BEGIN

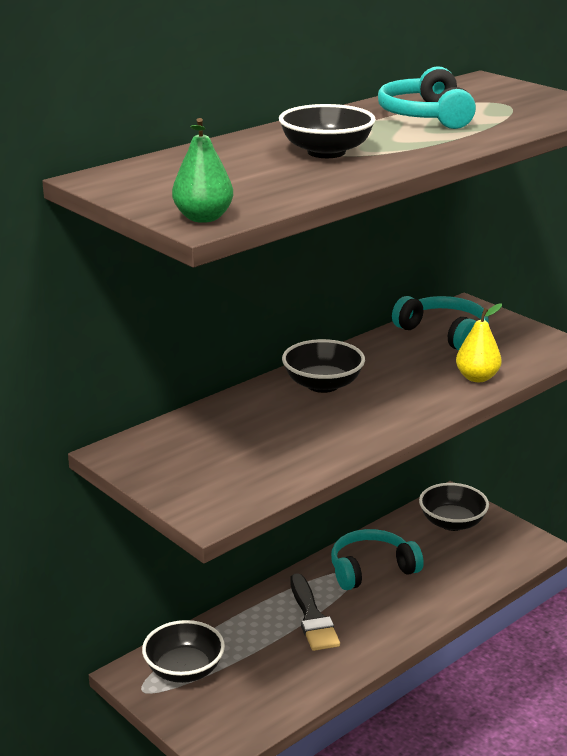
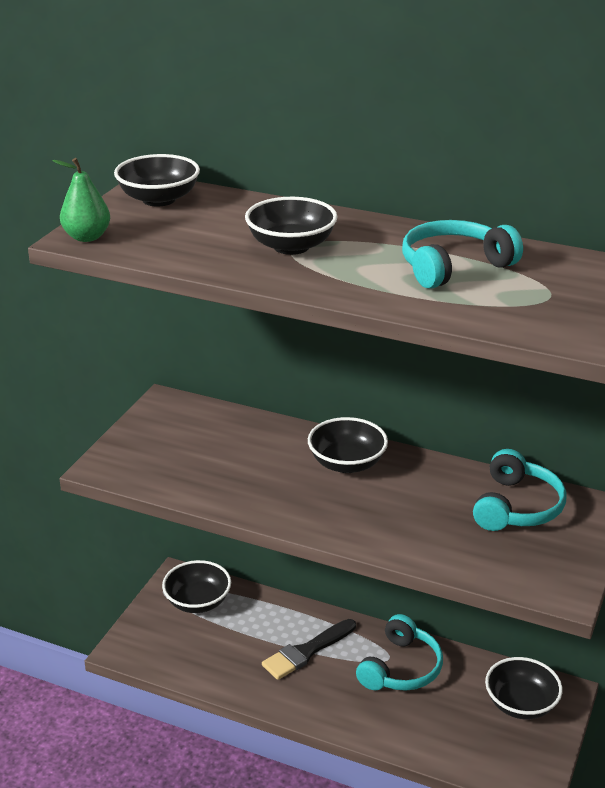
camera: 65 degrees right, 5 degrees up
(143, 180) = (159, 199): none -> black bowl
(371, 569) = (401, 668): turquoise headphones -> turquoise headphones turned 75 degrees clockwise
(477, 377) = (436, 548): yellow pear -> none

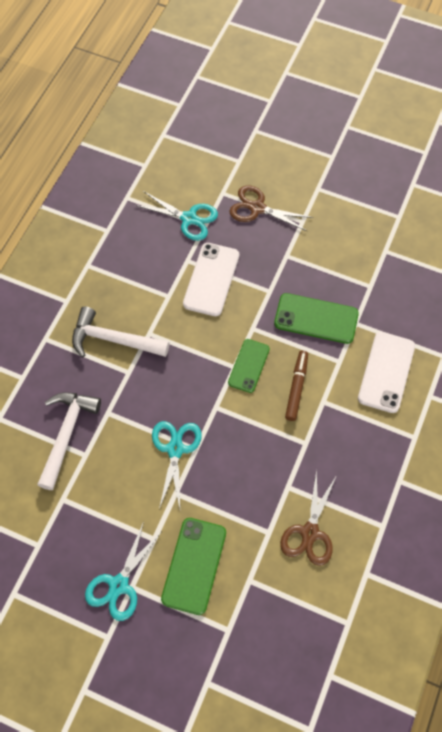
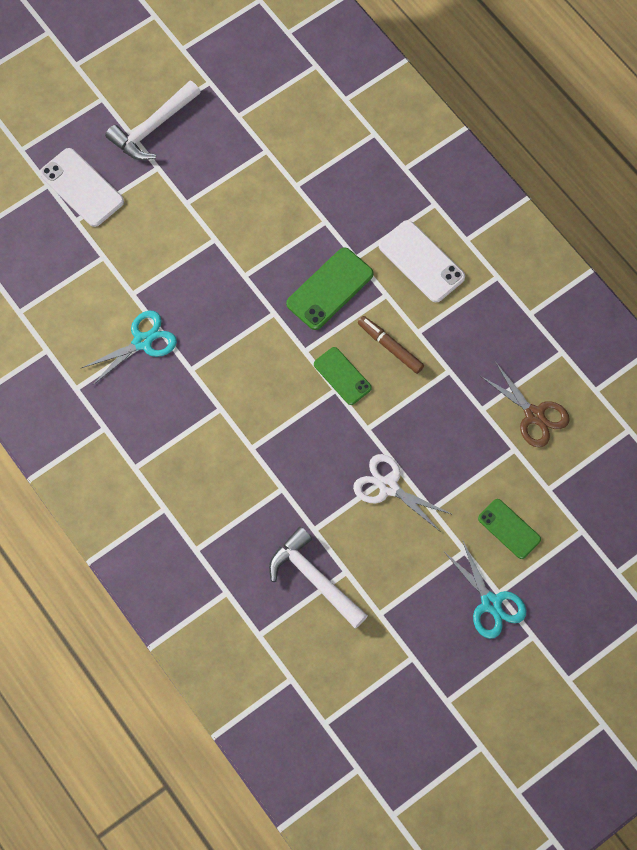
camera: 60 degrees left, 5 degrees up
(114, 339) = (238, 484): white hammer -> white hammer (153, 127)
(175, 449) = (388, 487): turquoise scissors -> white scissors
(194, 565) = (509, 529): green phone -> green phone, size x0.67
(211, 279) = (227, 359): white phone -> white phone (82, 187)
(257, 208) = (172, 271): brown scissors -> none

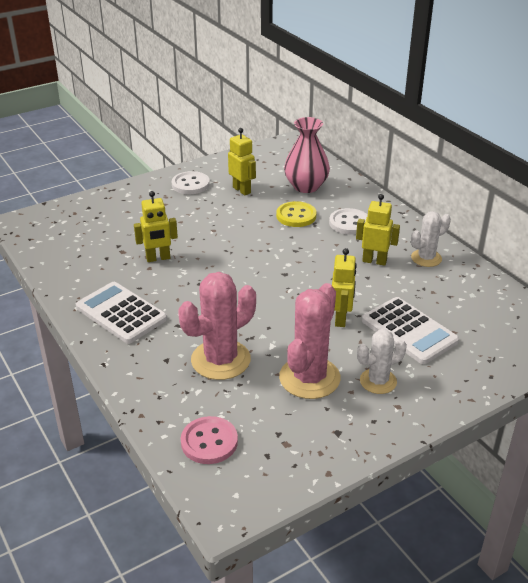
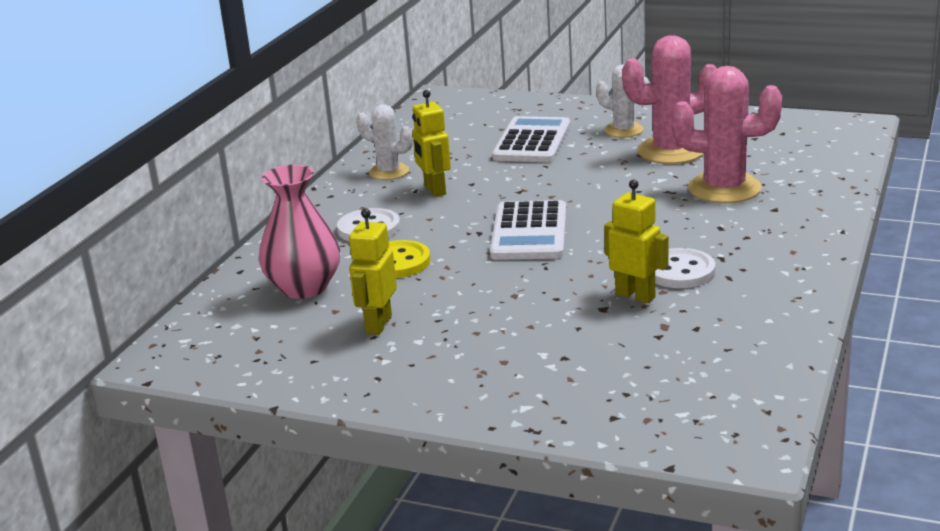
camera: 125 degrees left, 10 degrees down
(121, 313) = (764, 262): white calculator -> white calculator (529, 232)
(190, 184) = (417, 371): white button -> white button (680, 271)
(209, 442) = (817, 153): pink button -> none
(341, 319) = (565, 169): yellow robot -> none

END
BEGIN

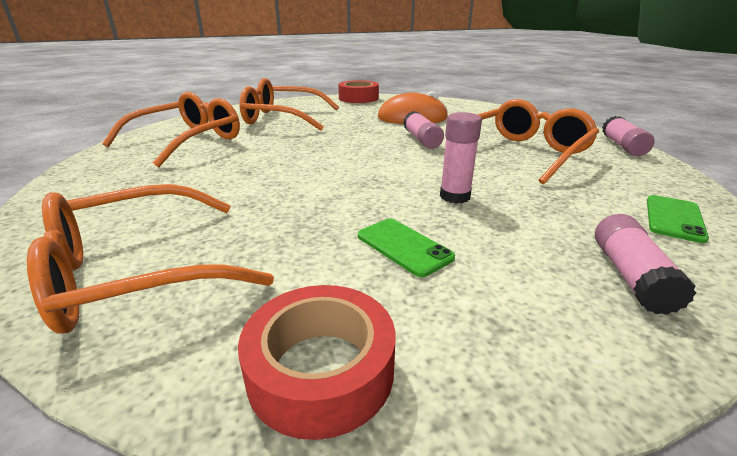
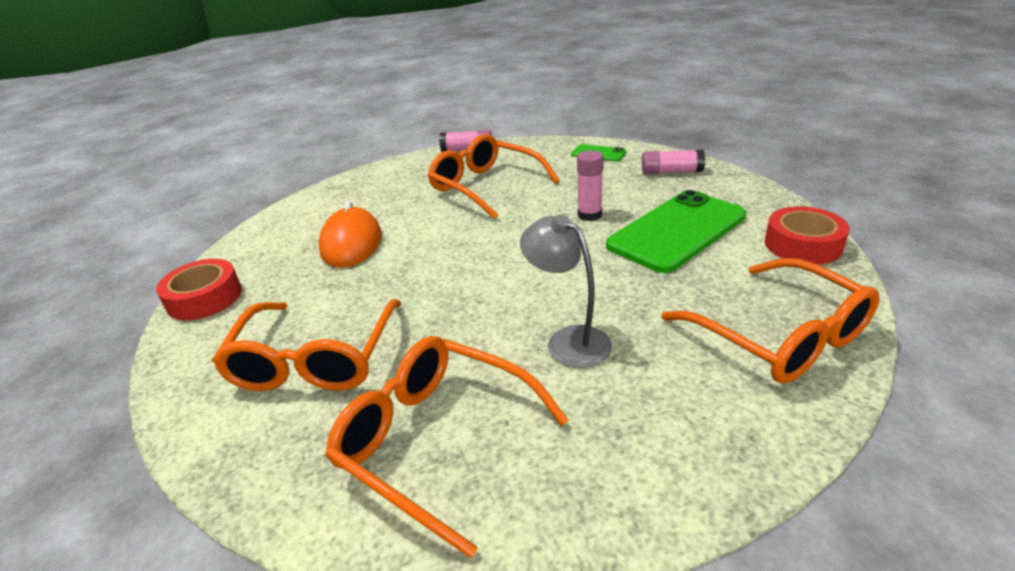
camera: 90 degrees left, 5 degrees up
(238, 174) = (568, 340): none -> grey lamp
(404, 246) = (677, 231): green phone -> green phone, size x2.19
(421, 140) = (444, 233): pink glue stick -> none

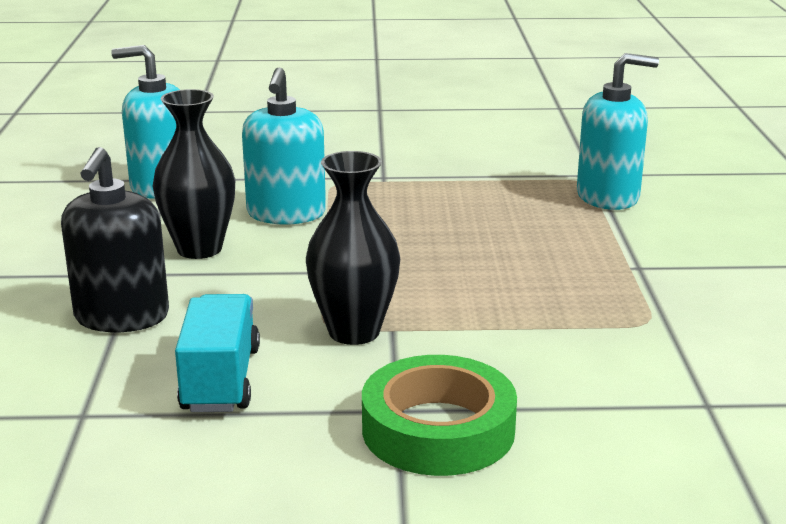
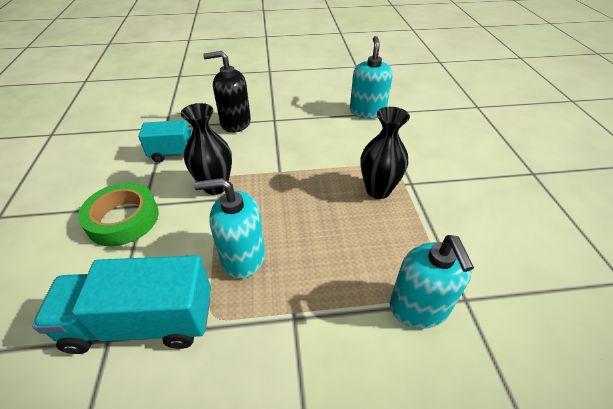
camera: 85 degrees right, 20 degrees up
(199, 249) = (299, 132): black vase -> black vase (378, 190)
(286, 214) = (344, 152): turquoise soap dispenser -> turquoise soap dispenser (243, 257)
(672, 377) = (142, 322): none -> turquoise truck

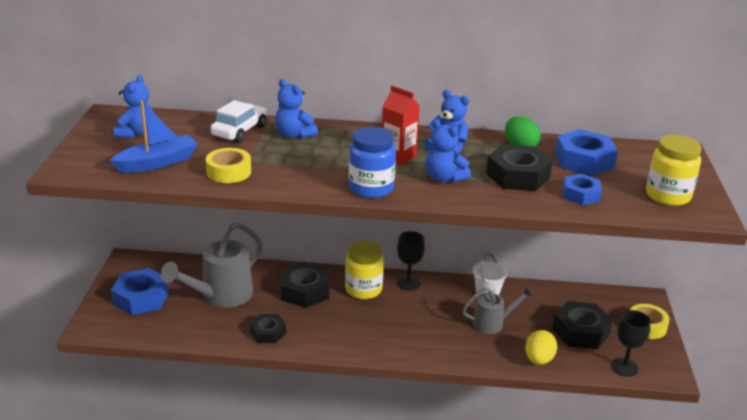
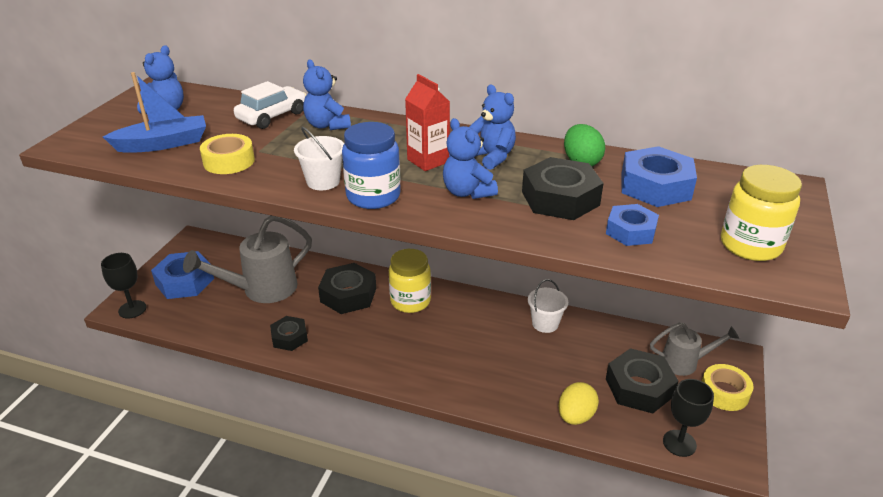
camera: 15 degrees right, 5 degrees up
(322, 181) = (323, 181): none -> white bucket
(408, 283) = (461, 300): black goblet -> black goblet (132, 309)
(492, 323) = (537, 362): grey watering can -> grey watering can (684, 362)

END

■ Task goal:
Please copy the lines above exactly, starting at the line that holds "(114, 339) = (238, 484): white" and ending at the line that holds "(341, 319) = (565, 169): yellow robot -> none"; include both, but no pictures.

■ Response:
(114, 339) = (238, 484): white hammer -> white hammer (153, 127)
(175, 449) = (388, 487): turquoise scissors -> white scissors
(194, 565) = (509, 529): green phone -> green phone, size x0.67
(211, 279) = (227, 359): white phone -> white phone (82, 187)
(257, 208) = (172, 271): brown scissors -> none

camera: 125 degrees left, 10 degrees down
(121, 313) = (764, 262): white calculator -> white calculator (529, 232)
(190, 184) = (417, 371): white button -> white button (680, 271)
(209, 442) = (817, 153): pink button -> none
(341, 319) = (565, 169): yellow robot -> none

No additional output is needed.